[Data extracted from a collection]
◆ ◆ ◆ ◆
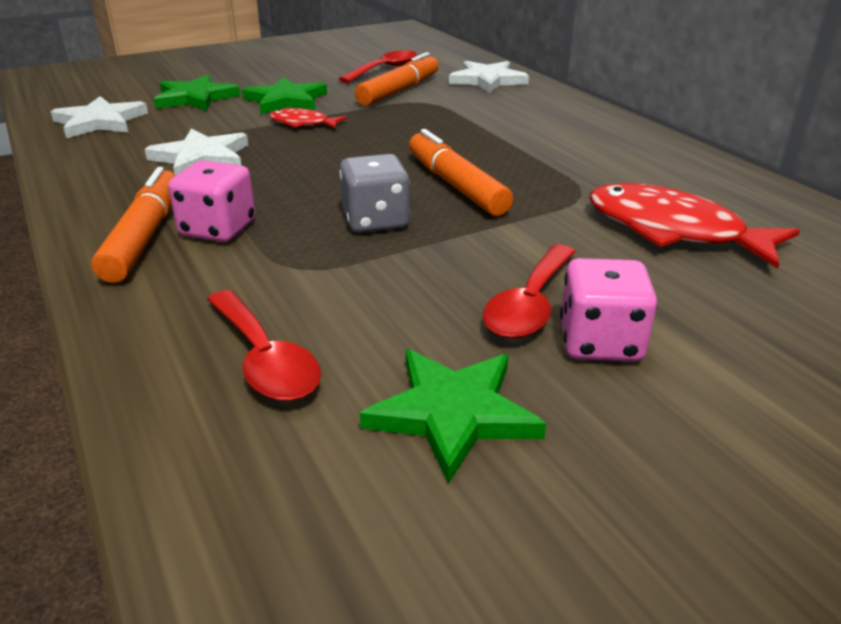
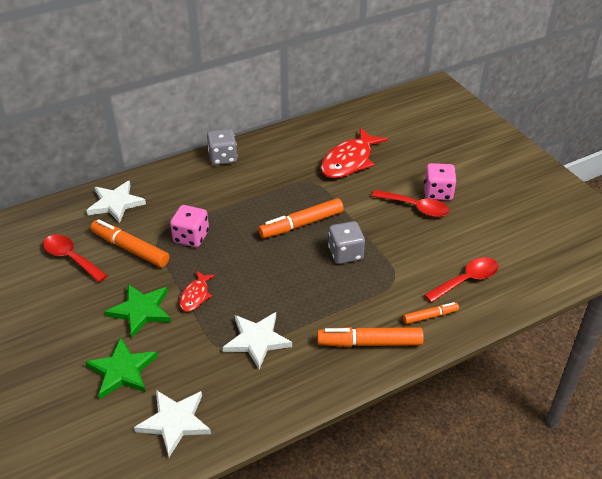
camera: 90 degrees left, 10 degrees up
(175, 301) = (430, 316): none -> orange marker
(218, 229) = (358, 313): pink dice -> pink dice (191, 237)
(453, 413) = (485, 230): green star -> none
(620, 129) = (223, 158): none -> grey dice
◆ ◆ ◆ ◆
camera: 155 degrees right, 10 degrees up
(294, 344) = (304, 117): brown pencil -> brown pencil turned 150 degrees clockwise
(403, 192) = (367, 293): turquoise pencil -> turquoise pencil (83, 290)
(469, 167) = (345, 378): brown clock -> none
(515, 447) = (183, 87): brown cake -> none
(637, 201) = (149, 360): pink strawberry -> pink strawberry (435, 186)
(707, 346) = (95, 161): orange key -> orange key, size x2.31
◆ ◆ ◆ ◆
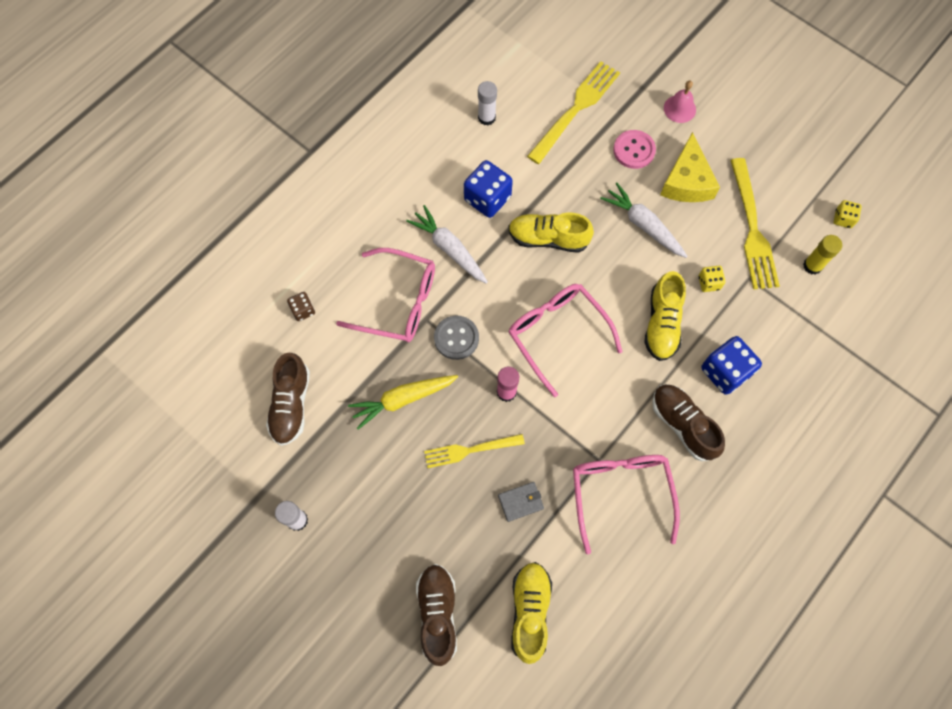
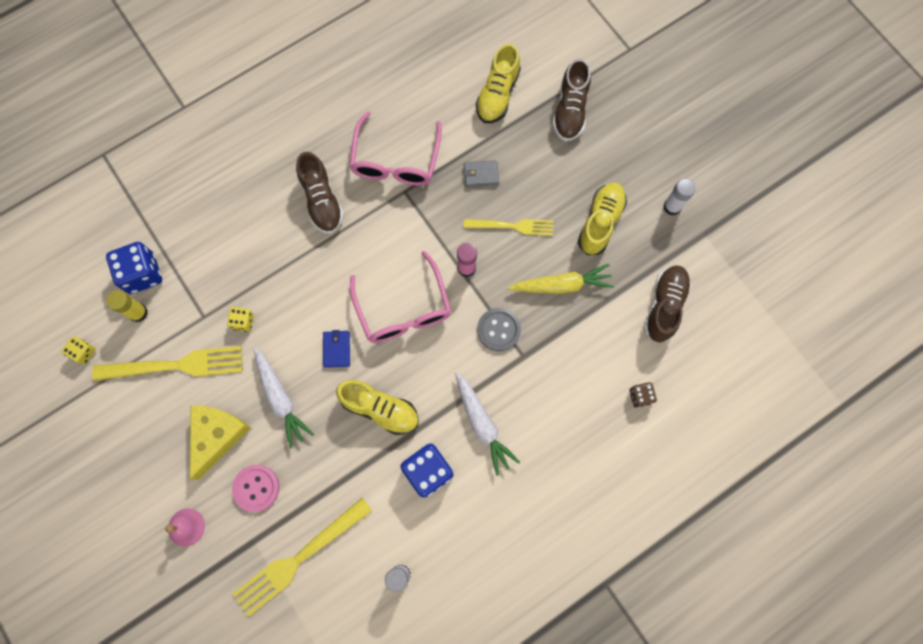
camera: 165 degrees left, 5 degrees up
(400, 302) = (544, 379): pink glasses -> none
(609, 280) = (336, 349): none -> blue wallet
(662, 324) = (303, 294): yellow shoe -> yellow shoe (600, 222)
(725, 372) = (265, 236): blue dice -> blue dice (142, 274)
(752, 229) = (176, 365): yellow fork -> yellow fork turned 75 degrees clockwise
◆ ◆ ◆ ◆
* Action item
Lines with "blue" in them are what the answer must contain; copy each from the records above.

* Solved problem
(609, 280) = (336, 349): none -> blue wallet
(725, 372) = (265, 236): blue dice -> blue dice (142, 274)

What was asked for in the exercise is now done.